DIRECTIONS → All of the data is to be copied word for word.

ENTRIES PROVIDED →
● ● ●

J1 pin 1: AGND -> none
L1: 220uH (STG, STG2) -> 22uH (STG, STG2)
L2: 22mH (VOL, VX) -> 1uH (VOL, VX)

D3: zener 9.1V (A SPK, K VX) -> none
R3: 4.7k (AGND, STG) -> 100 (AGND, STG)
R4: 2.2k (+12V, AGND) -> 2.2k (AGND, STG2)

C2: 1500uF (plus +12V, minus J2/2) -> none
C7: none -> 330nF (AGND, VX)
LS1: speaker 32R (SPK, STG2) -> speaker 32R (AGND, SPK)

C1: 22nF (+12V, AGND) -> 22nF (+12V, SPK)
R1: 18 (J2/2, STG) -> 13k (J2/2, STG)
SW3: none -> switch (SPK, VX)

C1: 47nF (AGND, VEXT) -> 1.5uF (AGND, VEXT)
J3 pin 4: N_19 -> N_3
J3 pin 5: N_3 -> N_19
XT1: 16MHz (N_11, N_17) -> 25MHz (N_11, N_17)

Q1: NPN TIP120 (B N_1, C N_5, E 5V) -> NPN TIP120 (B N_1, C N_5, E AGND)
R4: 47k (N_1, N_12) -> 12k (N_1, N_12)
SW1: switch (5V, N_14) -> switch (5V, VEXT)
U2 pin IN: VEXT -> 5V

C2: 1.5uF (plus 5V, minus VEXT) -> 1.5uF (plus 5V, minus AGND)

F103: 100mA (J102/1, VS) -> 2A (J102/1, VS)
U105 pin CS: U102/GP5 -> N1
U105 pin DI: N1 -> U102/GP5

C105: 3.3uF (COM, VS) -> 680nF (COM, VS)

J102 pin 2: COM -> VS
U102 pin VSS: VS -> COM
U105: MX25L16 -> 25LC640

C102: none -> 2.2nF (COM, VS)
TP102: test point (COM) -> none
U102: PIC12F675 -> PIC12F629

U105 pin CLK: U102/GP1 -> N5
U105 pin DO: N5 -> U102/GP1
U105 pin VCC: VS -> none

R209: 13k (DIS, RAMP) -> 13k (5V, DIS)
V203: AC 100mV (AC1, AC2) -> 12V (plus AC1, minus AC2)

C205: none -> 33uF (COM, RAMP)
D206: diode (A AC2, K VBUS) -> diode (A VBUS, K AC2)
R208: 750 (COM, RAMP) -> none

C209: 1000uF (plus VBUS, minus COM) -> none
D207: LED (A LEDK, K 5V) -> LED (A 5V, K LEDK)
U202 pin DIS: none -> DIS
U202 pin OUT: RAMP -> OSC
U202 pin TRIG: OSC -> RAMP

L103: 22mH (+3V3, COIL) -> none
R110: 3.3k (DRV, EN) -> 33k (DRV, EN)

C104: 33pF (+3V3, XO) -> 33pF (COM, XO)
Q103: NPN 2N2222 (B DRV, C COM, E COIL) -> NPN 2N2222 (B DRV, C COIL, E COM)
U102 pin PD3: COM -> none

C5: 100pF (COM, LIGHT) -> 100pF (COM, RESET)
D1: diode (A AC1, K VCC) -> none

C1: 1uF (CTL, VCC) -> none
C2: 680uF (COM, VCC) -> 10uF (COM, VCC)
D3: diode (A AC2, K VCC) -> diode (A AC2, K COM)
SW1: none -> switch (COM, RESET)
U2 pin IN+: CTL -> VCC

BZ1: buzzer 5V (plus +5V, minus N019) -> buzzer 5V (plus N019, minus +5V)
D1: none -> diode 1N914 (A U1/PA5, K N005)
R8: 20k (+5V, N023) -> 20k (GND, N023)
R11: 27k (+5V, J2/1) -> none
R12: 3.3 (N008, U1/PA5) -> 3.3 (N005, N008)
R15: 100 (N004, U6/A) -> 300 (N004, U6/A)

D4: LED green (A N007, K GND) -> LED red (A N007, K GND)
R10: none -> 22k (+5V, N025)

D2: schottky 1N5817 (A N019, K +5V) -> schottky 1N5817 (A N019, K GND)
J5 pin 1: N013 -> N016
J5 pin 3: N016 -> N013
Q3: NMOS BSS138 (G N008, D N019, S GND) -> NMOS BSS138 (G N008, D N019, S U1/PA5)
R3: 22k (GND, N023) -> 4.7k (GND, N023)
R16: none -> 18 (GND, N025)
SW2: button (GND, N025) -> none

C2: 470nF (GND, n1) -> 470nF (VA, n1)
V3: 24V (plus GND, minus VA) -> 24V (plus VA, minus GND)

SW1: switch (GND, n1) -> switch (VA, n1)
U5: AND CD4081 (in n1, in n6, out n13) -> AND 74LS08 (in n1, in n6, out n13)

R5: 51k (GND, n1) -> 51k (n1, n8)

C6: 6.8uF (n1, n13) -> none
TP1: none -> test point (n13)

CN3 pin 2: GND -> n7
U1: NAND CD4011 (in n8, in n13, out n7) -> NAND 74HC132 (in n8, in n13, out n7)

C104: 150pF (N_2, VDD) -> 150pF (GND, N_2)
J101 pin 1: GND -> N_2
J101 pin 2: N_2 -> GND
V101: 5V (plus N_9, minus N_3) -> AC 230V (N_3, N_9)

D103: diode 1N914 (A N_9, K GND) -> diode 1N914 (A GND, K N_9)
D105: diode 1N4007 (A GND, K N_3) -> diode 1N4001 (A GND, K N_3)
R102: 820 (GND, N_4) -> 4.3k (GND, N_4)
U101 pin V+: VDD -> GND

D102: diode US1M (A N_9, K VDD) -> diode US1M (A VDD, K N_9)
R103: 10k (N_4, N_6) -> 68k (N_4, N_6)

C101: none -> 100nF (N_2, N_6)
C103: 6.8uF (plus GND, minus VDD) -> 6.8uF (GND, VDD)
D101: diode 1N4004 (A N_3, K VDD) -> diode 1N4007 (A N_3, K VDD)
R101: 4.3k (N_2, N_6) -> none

● ● ●

RESPONSE TO THE EXERCISE →
J1 pin 1: AGND -> none
L1: 220uH (STG, STG2) -> 22uH (STG, STG2)
L2: 22mH (VOL, VX) -> 1uH (VOL, VX)

D3: zener 9.1V (A SPK, K VX) -> none
R3: 4.7k (AGND, STG) -> 100 (AGND, STG)
R4: 2.2k (+12V, AGND) -> 2.2k (AGND, STG2)

C2: 1500uF (plus +12V, minus J2/2) -> none
C7: none -> 330nF (AGND, VX)
LS1: speaker 32R (SPK, STG2) -> speaker 32R (AGND, SPK)

C1: 22nF (+12V, AGND) -> 22nF (+12V, SPK)
R1: 18 (J2/2, STG) -> 13k (J2/2, STG)
SW3: none -> switch (SPK, VX)

C1: 47nF (AGND, VEXT) -> 1.5uF (AGND, VEXT)
J3 pin 4: N_19 -> N_3
J3 pin 5: N_3 -> N_19
XT1: 16MHz (N_11, N_17) -> 25MHz (N_11, N_17)

Q1: NPN TIP120 (B N_1, C N_5, E 5V) -> NPN TIP120 (B N_1, C N_5, E AGND)
R4: 47k (N_1, N_12) -> 12k (N_1, N_12)
SW1: switch (5V, N_14) -> switch (5V, VEXT)
U2 pin IN: VEXT -> 5V

C2: 1.5uF (plus 5V, minus VEXT) -> 1.5uF (plus 5V, minus AGND)

F103: 100mA (J102/1, VS) -> 2A (J102/1, VS)
U105 pin CS: U102/GP5 -> N1
U105 pin DI: N1 -> U102/GP5

C105: 3.3uF (COM, VS) -> 680nF (COM, VS)

J102 pin 2: COM -> VS
U102 pin VSS: VS -> COM
U105: MX25L16 -> 25LC640

C102: none -> 2.2nF (COM, VS)
TP102: test point (COM) -> none
U102: PIC12F675 -> PIC12F629

U105 pin CLK: U102/GP1 -> N5
U105 pin DO: N5 -> U102/GP1
U105 pin VCC: VS -> none

R209: 13k (DIS, RAMP) -> 13k (5V, DIS)
V203: AC 100mV (AC1, AC2) -> 12V (plus AC1, minus AC2)

C205: none -> 33uF (COM, RAMP)
D206: diode (A AC2, K VBUS) -> diode (A VBUS, K AC2)
R208: 750 (COM, RAMP) -> none

C209: 1000uF (plus VBUS, minus COM) -> none
D207: LED (A LEDK, K 5V) -> LED (A 5V, K LEDK)
U202 pin DIS: none -> DIS
U202 pin OUT: RAMP -> OSC
U202 pin TRIG: OSC -> RAMP

L103: 22mH (+3V3, COIL) -> none
R110: 3.3k (DRV, EN) -> 33k (DRV, EN)

C104: 33pF (+3V3, XO) -> 33pF (COM, XO)
Q103: NPN 2N2222 (B DRV, C COM, E COIL) -> NPN 2N2222 (B DRV, C COIL, E COM)
U102 pin PD3: COM -> none

C5: 100pF (COM, LIGHT) -> 100pF (COM, RESET)
D1: diode (A AC1, K VCC) -> none

C1: 1uF (CTL, VCC) -> none
C2: 680uF (COM, VCC) -> 10uF (COM, VCC)
D3: diode (A AC2, K VCC) -> diode (A AC2, K COM)
SW1: none -> switch (COM, RESET)
U2 pin IN+: CTL -> VCC

BZ1: buzzer 5V (plus +5V, minus N019) -> buzzer 5V (plus N019, minus +5V)
D1: none -> diode 1N914 (A U1/PA5, K N005)
R8: 20k (+5V, N023) -> 20k (GND, N023)
R11: 27k (+5V, J2/1) -> none
R12: 3.3 (N008, U1/PA5) -> 3.3 (N005, N008)
R15: 100 (N004, U6/A) -> 300 (N004, U6/A)

D4: LED green (A N007, K GND) -> LED red (A N007, K GND)
R10: none -> 22k (+5V, N025)

D2: schottky 1N5817 (A N019, K +5V) -> schottky 1N5817 (A N019, K GND)
J5 pin 1: N013 -> N016
J5 pin 3: N016 -> N013
Q3: NMOS BSS138 (G N008, D N019, S GND) -> NMOS BSS138 (G N008, D N019, S U1/PA5)
R3: 22k (GND, N023) -> 4.7k (GND, N023)
R16: none -> 18 (GND, N025)
SW2: button (GND, N025) -> none

C2: 470nF (GND, n1) -> 470nF (VA, n1)
V3: 24V (plus GND, minus VA) -> 24V (plus VA, minus GND)

SW1: switch (GND, n1) -> switch (VA, n1)
U5: AND CD4081 (in n1, in n6, out n13) -> AND 74LS08 (in n1, in n6, out n13)

R5: 51k (GND, n1) -> 51k (n1, n8)

C6: 6.8uF (n1, n13) -> none
TP1: none -> test point (n13)

CN3 pin 2: GND -> n7
U1: NAND CD4011 (in n8, in n13, out n7) -> NAND 74HC132 (in n8, in n13, out n7)

C104: 150pF (N_2, VDD) -> 150pF (GND, N_2)
J101 pin 1: GND -> N_2
J101 pin 2: N_2 -> GND
V101: 5V (plus N_9, minus N_3) -> AC 230V (N_3, N_9)

D103: diode 1N914 (A N_9, K GND) -> diode 1N914 (A GND, K N_9)
D105: diode 1N4007 (A GND, K N_3) -> diode 1N4001 (A GND, K N_3)
R102: 820 (GND, N_4) -> 4.3k (GND, N_4)
U101 pin V+: VDD -> GND

D102: diode US1M (A N_9, K VDD) -> diode US1M (A VDD, K N_9)
R103: 10k (N_4, N_6) -> 68k (N_4, N_6)

C101: none -> 100nF (N_2, N_6)
C103: 6.8uF (plus GND, minus VDD) -> 6.8uF (GND, VDD)
D101: diode 1N4004 (A N_3, K VDD) -> diode 1N4007 (A N_3, K VDD)
R101: 4.3k (N_2, N_6) -> none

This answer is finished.